§ Task statement: Gather every line in the rows below that contains the string "coordinates", and copy each one out. Matching is case-sensitive.
— begin Items —
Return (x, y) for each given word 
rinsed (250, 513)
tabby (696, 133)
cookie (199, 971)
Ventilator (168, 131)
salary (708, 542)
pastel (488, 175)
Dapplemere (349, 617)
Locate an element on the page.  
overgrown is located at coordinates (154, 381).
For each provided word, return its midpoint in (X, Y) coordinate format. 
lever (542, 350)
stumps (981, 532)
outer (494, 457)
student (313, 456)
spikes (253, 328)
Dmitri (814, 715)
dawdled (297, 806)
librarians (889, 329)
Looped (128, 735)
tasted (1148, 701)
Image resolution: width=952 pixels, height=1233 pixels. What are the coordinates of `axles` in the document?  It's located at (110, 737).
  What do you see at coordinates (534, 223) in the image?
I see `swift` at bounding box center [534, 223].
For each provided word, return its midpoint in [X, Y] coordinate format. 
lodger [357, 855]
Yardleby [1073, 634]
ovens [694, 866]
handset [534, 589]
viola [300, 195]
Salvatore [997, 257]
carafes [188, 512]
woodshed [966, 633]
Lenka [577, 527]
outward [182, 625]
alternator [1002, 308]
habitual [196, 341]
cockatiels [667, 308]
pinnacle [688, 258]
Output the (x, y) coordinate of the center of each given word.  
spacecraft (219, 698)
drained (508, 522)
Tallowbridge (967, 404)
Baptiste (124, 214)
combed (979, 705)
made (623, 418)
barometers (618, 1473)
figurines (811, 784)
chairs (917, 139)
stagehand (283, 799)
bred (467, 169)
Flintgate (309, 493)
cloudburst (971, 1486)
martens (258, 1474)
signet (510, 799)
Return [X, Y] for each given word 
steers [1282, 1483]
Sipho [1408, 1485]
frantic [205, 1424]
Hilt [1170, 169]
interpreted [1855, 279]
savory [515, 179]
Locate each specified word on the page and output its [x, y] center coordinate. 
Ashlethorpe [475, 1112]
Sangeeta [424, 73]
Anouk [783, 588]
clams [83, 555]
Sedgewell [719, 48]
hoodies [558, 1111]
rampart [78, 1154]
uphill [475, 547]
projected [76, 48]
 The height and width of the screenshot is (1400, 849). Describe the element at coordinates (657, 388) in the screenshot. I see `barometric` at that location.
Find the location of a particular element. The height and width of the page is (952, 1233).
— end Items —
§ Exercise result:
overgrown is located at coordinates (154, 381).
Image resolution: width=952 pixels, height=1233 pixels. What are the coordinates of `axles` in the document?  It's located at (110, 737).
  What do you see at coordinates (534, 223) in the image?
 The height and width of the screenshot is (1400, 849). Describe the element at coordinates (657, 388) in the screenshot. I see `barometric` at that location.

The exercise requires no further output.